• **Available data**
□ □ □ □ □ □ □

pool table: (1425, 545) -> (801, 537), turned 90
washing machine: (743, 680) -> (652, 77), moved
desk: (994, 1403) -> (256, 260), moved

□ □ □ □ □ □ □

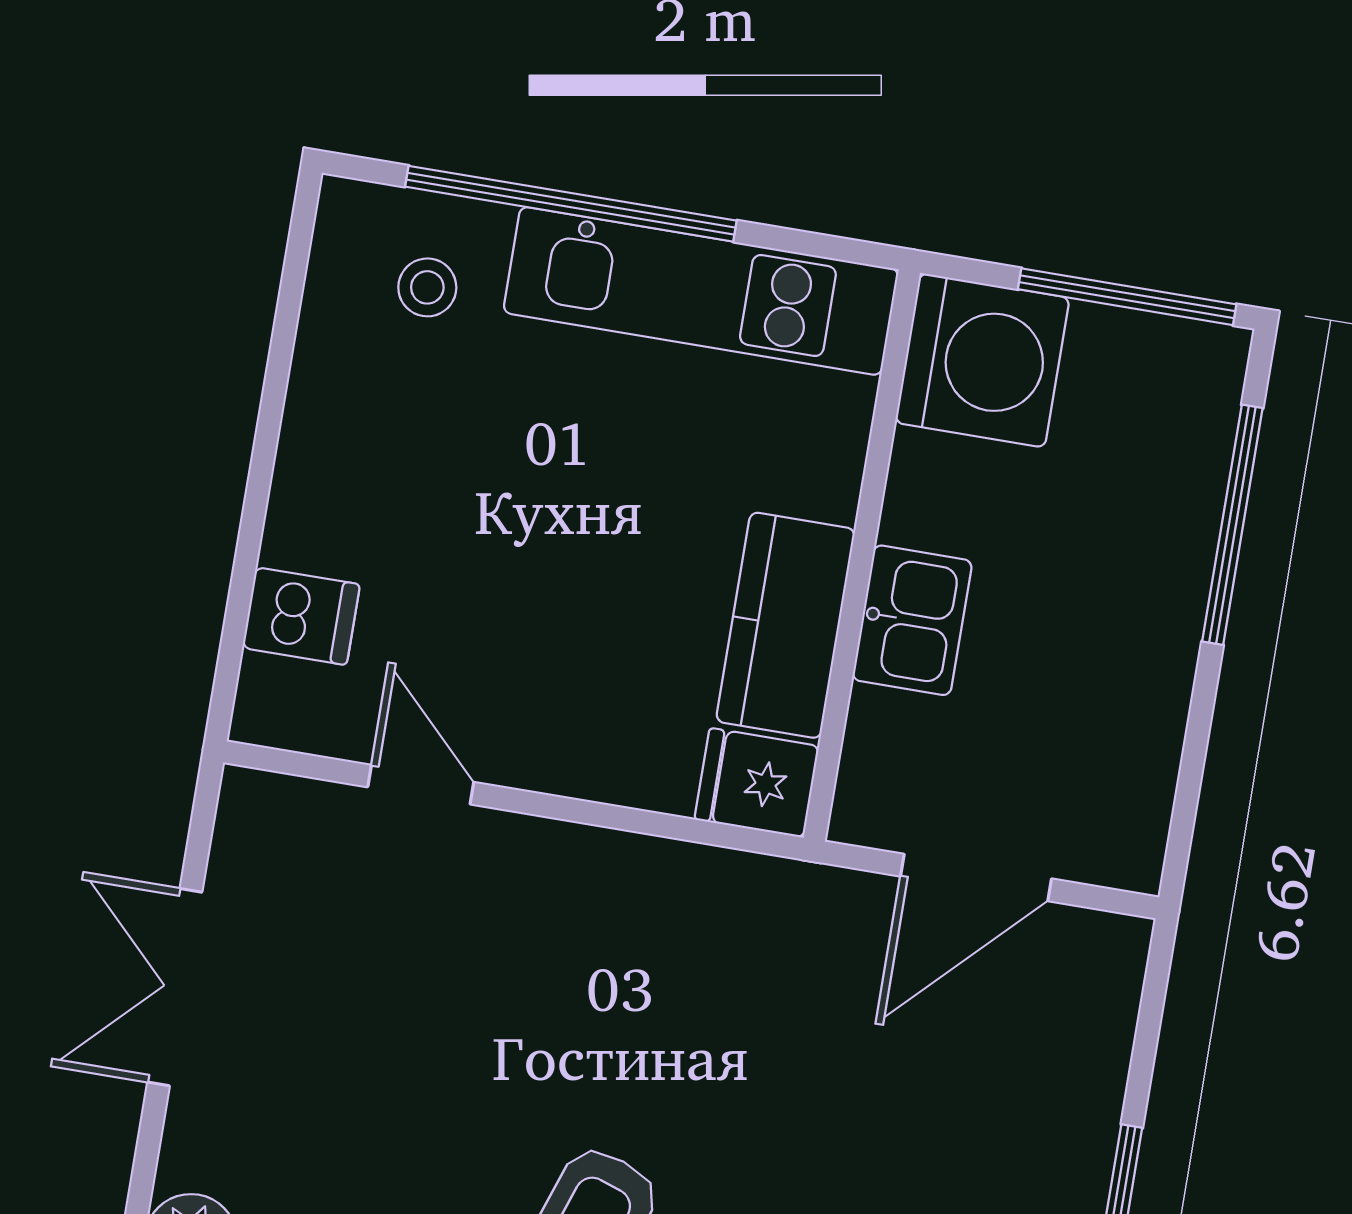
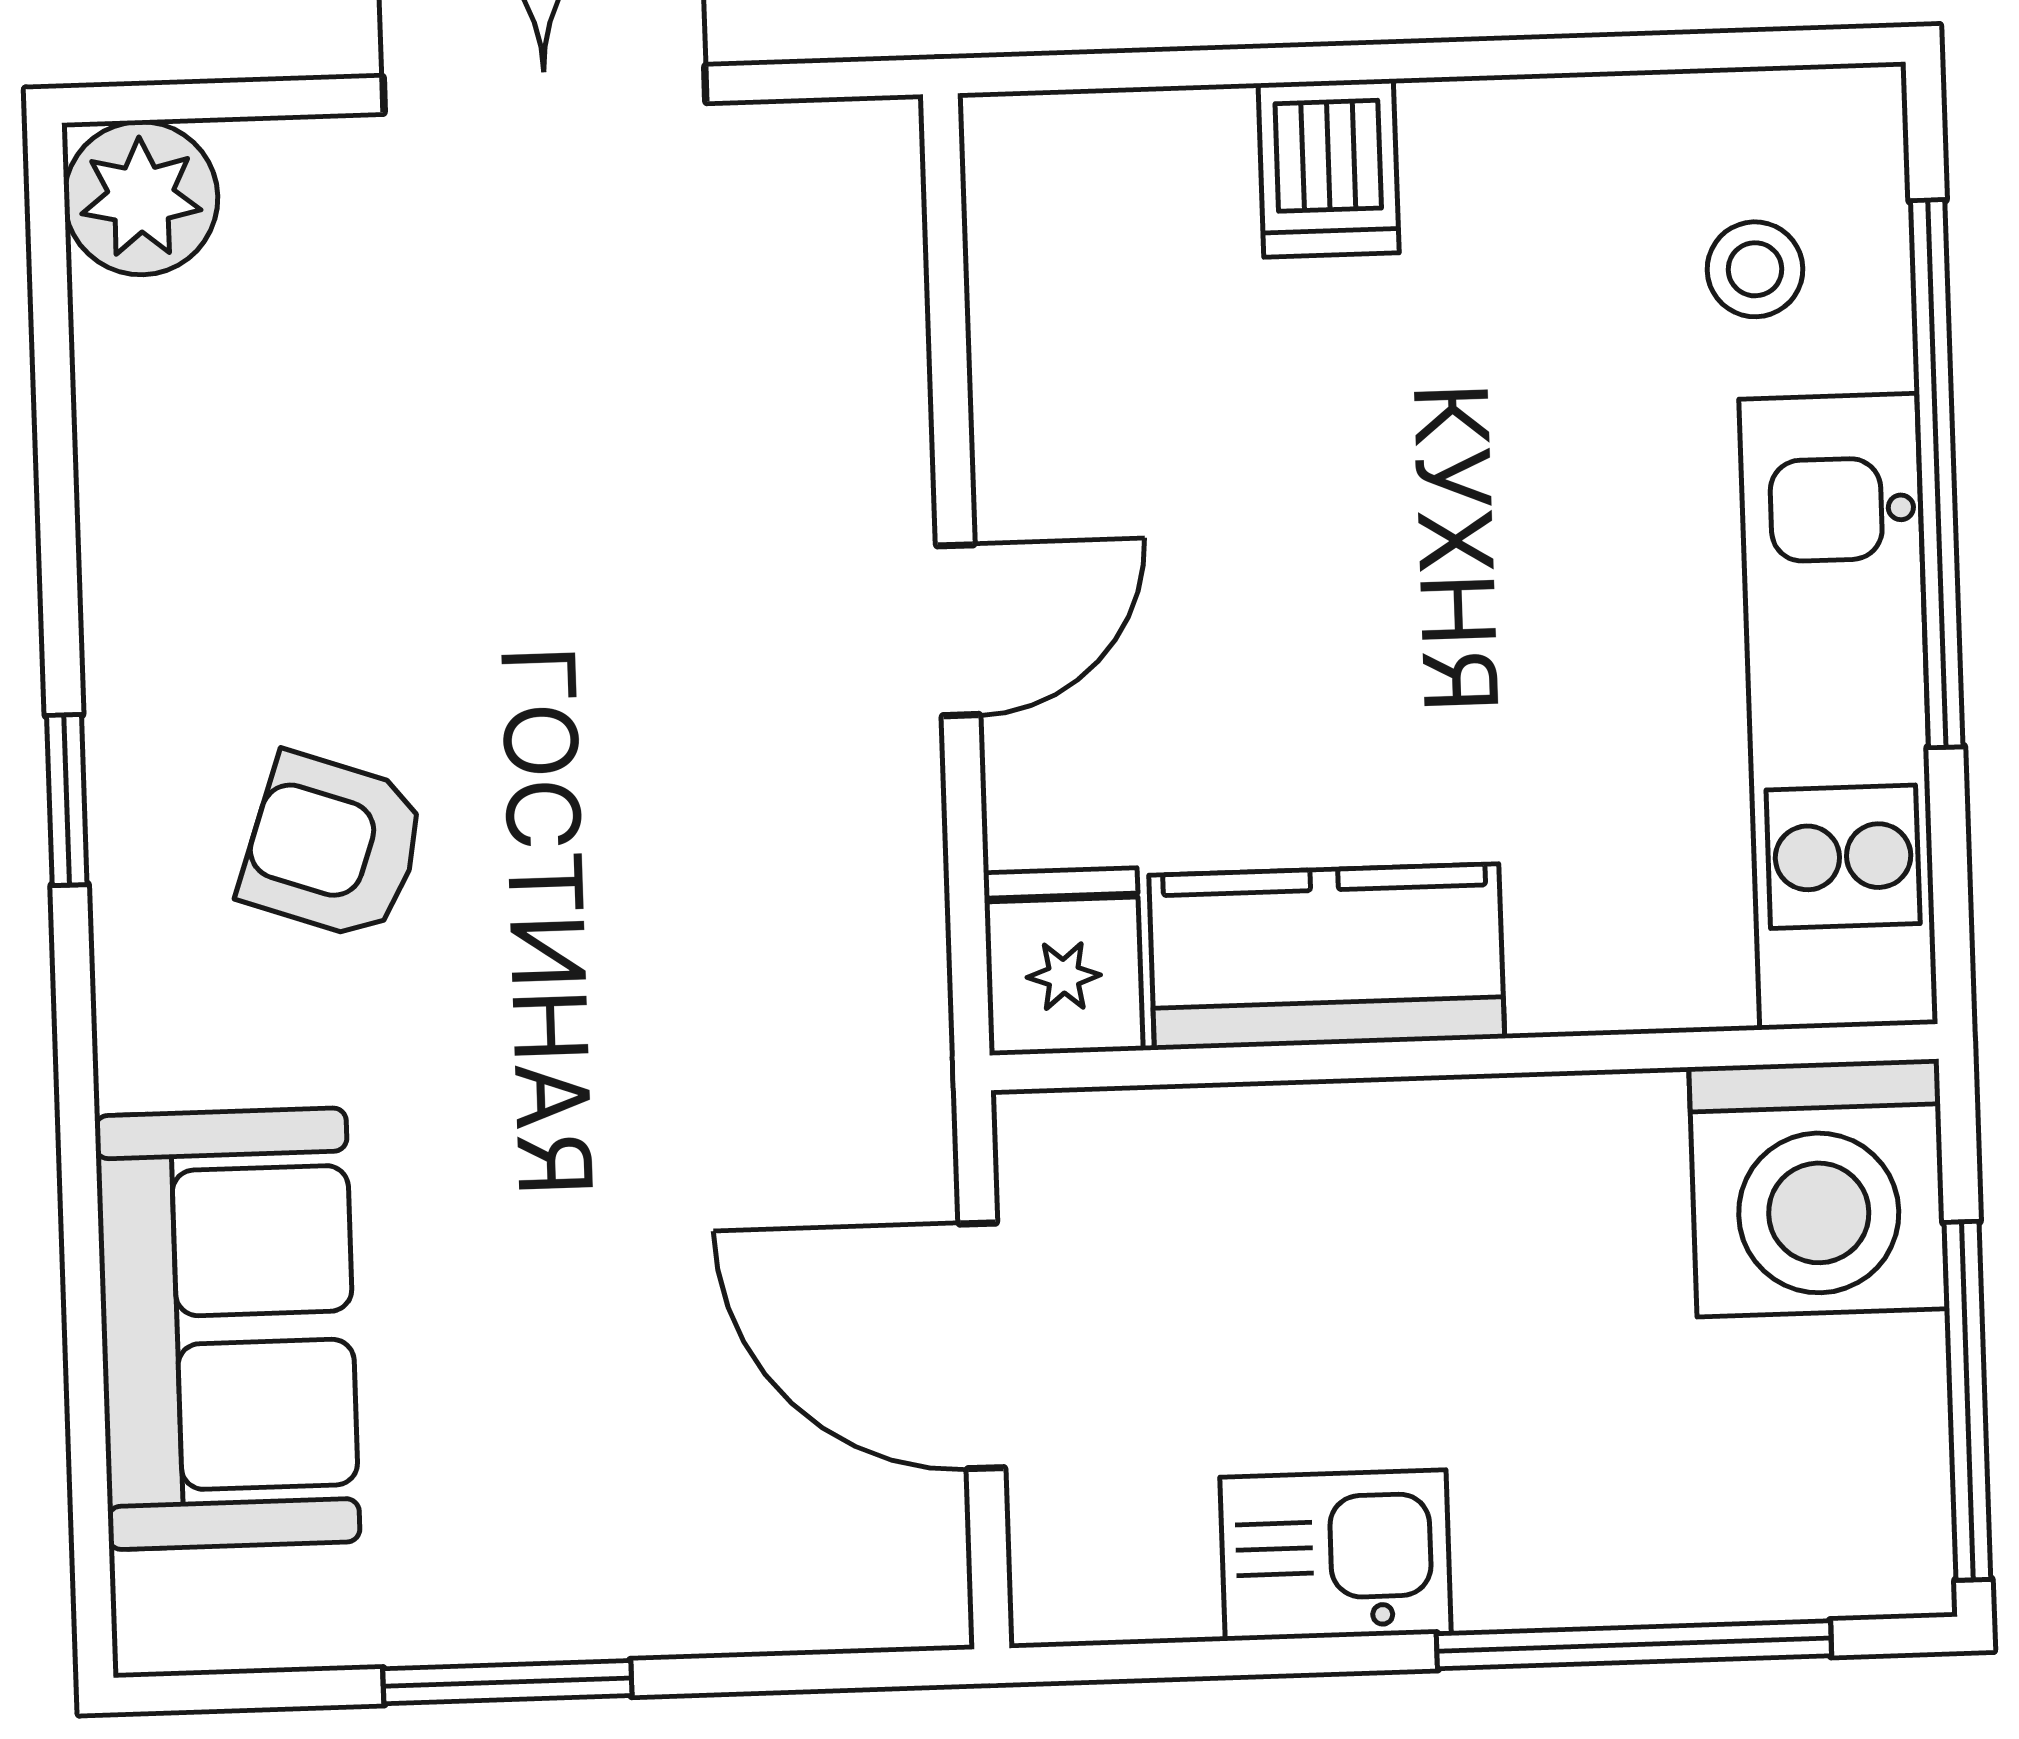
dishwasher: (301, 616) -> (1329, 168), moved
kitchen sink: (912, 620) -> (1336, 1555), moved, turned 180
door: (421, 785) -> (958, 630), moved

□ □ □ □ □ □ □

Retype the entries above exactly, but only from the line containing "dishwasher: (301, 616) -> (1329, 168), moved" through the line containing "door: (421, 785) -> (958, 630), moved", both included.

dishwasher: (301, 616) -> (1329, 168), moved
kitchen sink: (912, 620) -> (1336, 1555), moved, turned 180
door: (421, 785) -> (958, 630), moved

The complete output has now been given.